─── PROVIDED DATA
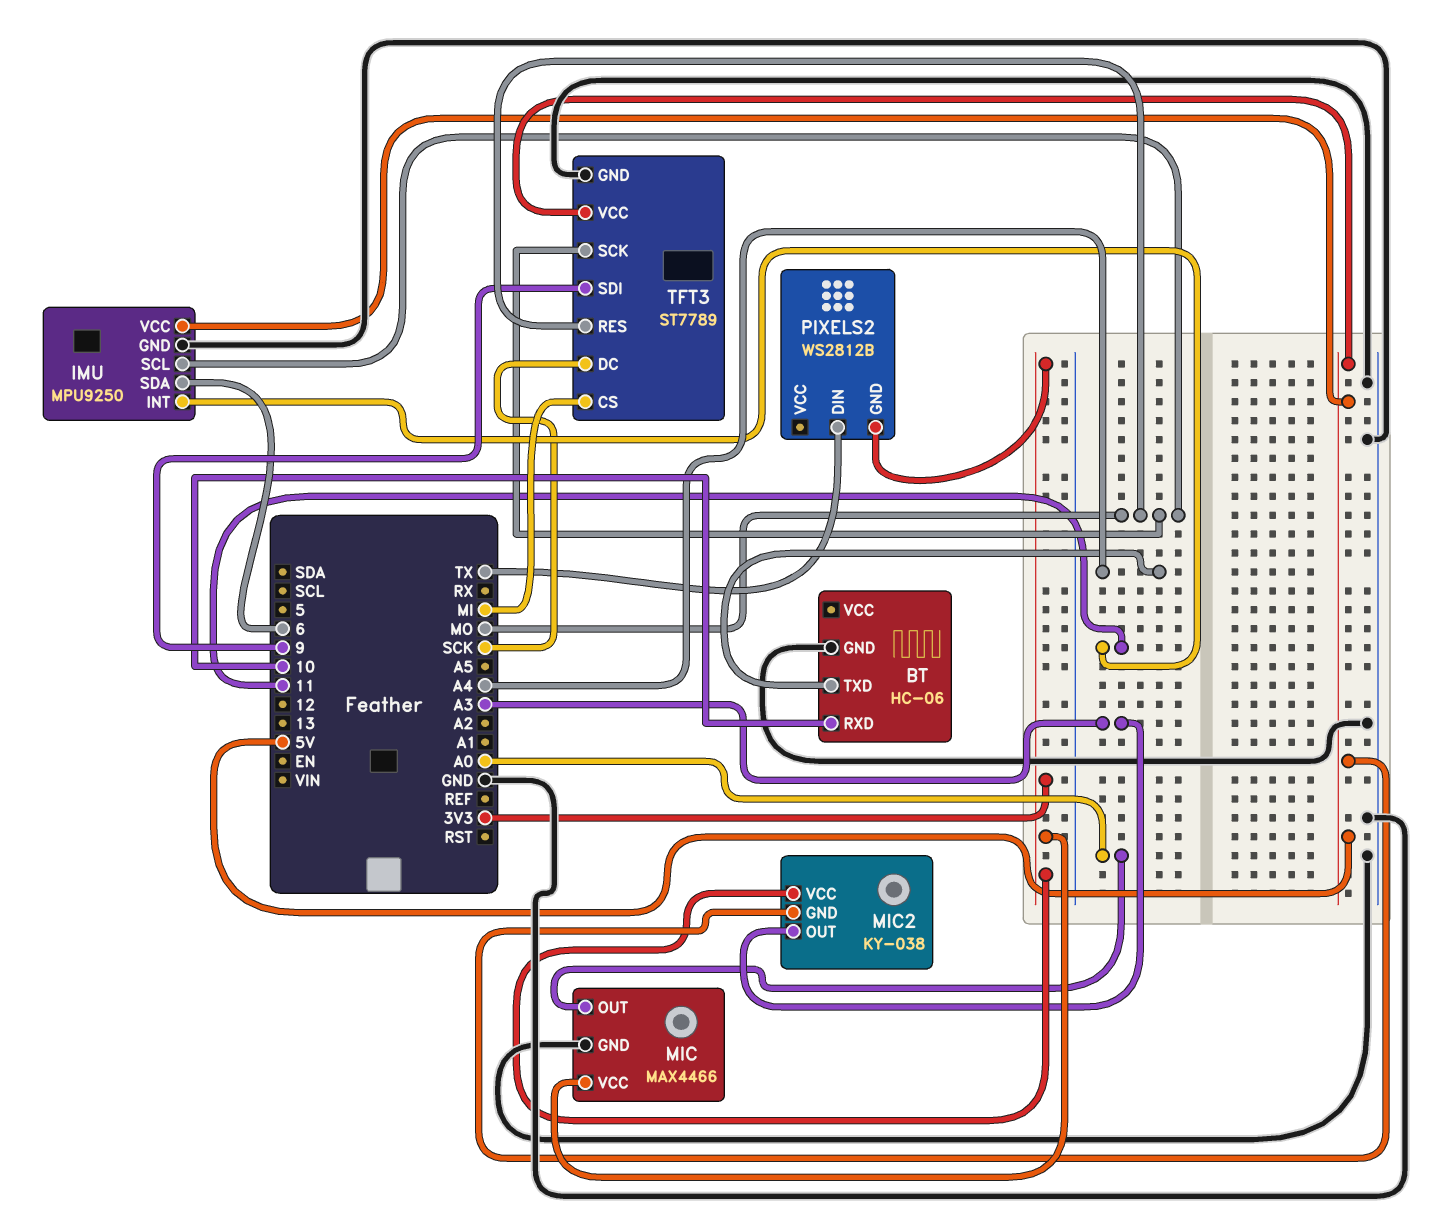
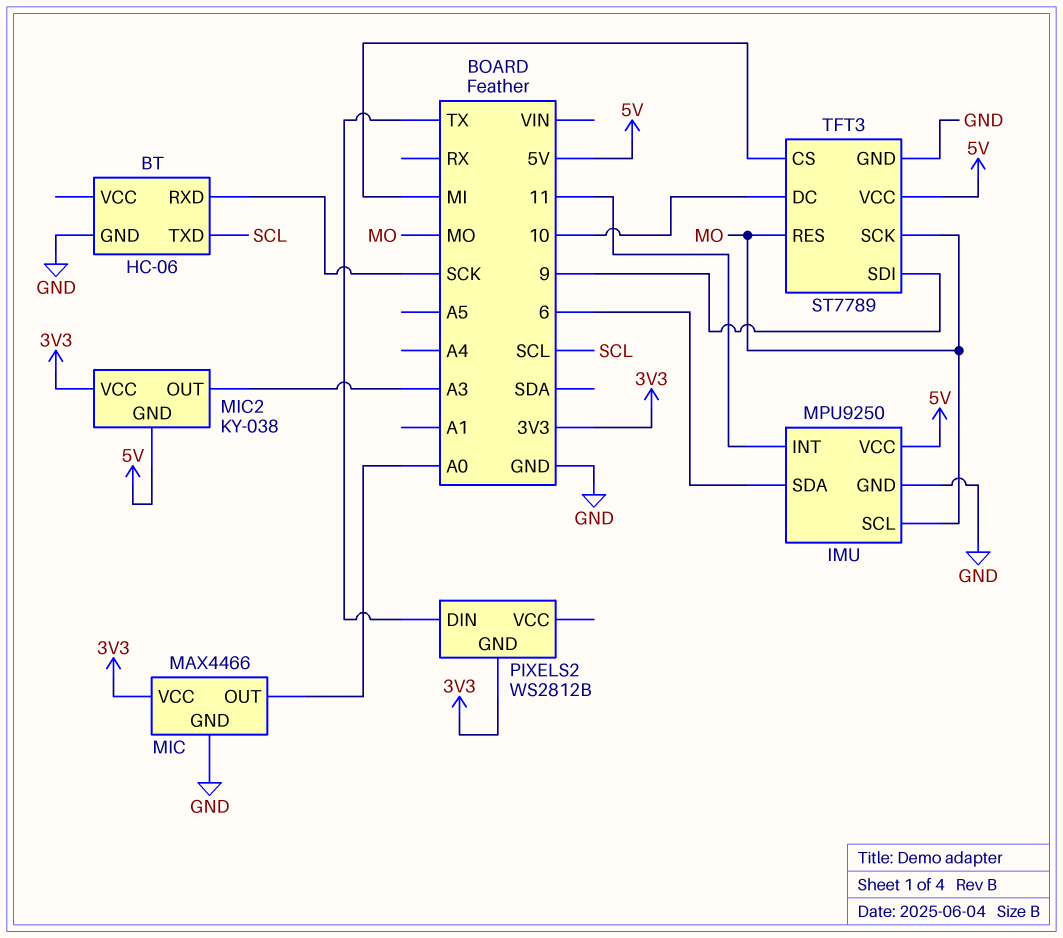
BT pin RXD: 10 -> SCK
BT pin TXD: A4 -> SCL
TFT3 pin DC: SCK -> 10

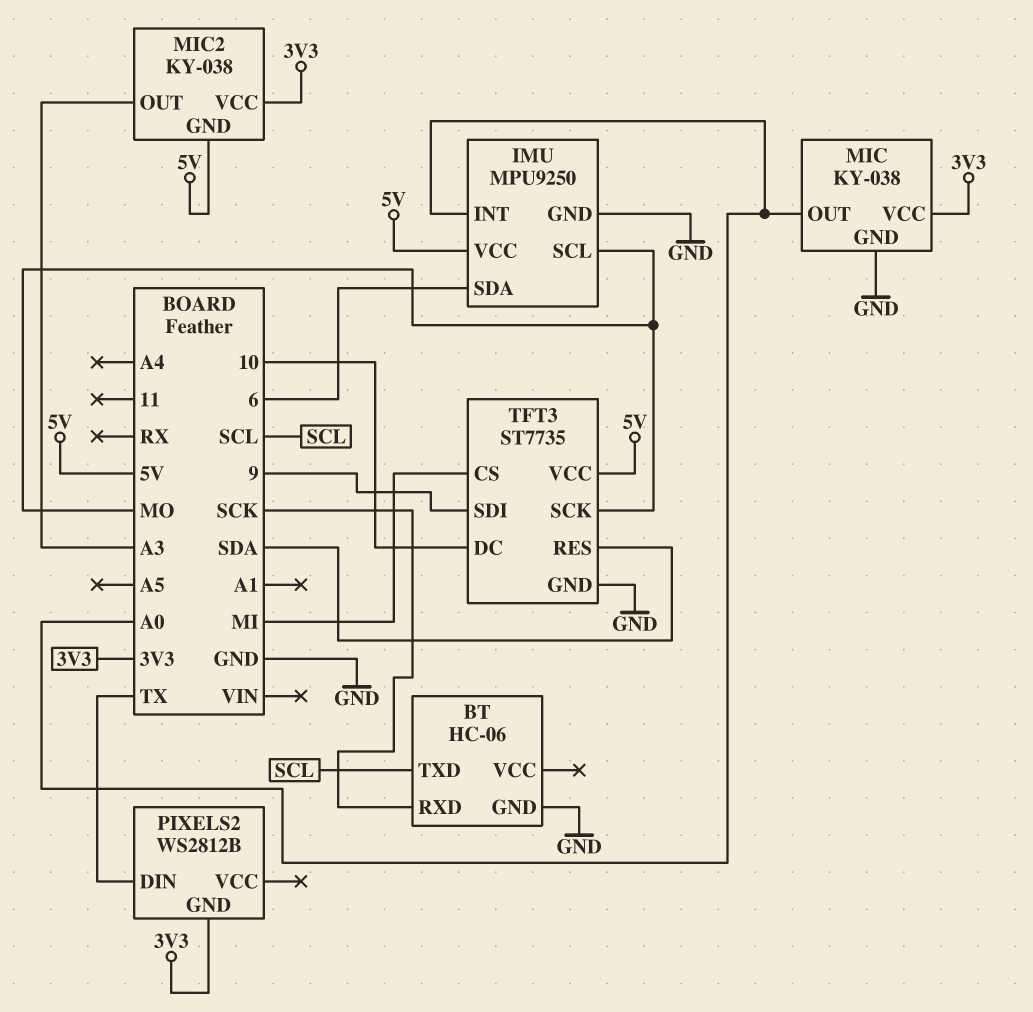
IMU pin INT: 11 -> A0
MIC: MAX4466 -> KY-038
TFT3: ST7789 -> ST7735
TFT3 pin RES: MO -> SDA

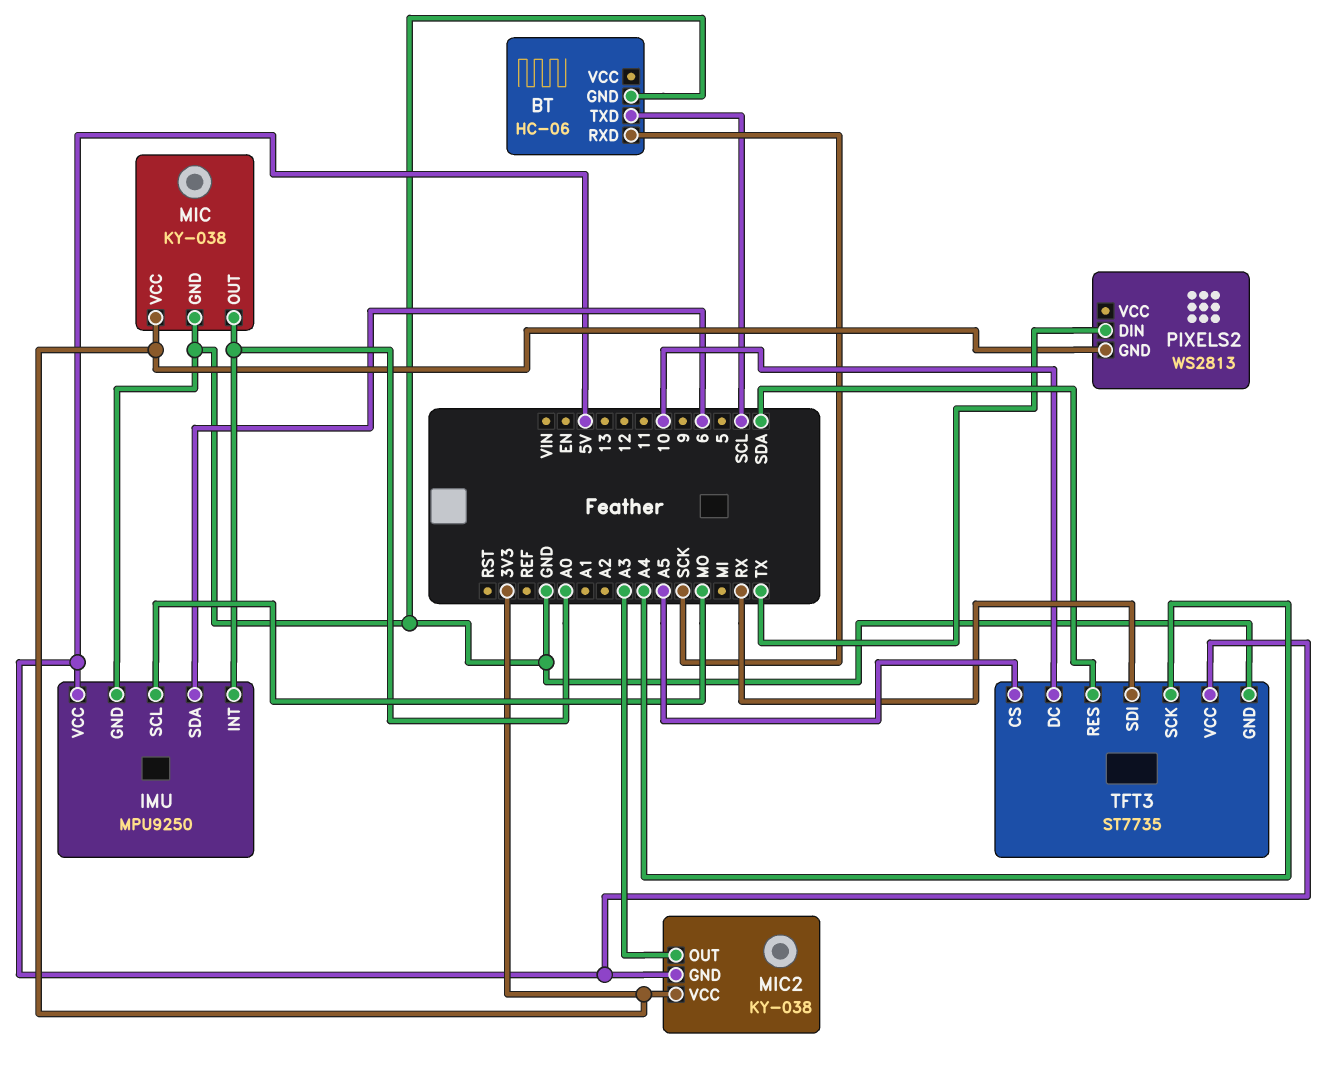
PIXELS2: WS2812B -> WS2813
TFT3 pin CS: MI -> A5
TFT3 pin SCK: MO -> A4
TFT3 pin SDI: 9 -> RX

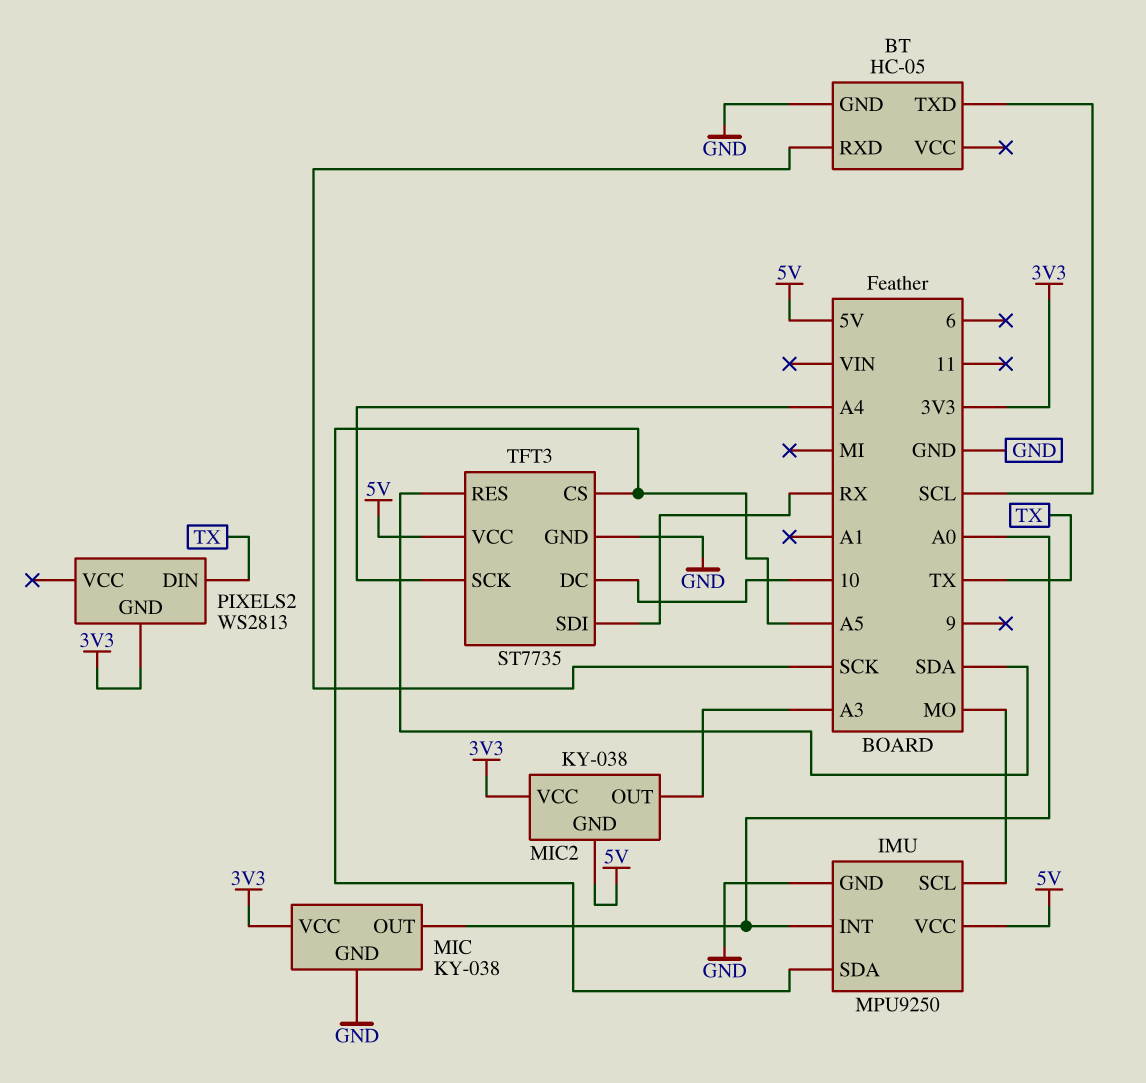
BT: HC-06 -> HC-05
IMU pin SDA: 6 -> A5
──────
» **EXERCISE**:
Please output every record above exactly. Leave the pictures out.

» **TASK RESULT**:
BT pin RXD: 10 -> SCK
BT pin TXD: A4 -> SCL
TFT3 pin DC: SCK -> 10

IMU pin INT: 11 -> A0
MIC: MAX4466 -> KY-038
TFT3: ST7789 -> ST7735
TFT3 pin RES: MO -> SDA

PIXELS2: WS2812B -> WS2813
TFT3 pin CS: MI -> A5
TFT3 pin SCK: MO -> A4
TFT3 pin SDI: 9 -> RX

BT: HC-06 -> HC-05
IMU pin SDA: 6 -> A5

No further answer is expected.